## Directions for this task:
Only the lines from the one containing "R13: 1.1k (U3/PA4, VDD) -> 1.1k (N36, VDD)" to the end of the entries should be written out, each exactly as it stands, both ends included.

──────── Data for this exercise

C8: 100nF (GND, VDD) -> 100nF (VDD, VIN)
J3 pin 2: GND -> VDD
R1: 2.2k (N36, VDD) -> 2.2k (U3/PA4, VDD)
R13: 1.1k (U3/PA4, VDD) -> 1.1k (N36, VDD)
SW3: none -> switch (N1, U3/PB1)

────────────────

## Result of this task:
R13: 1.1k (U3/PA4, VDD) -> 1.1k (N36, VDD)
SW3: none -> switch (N1, U3/PB1)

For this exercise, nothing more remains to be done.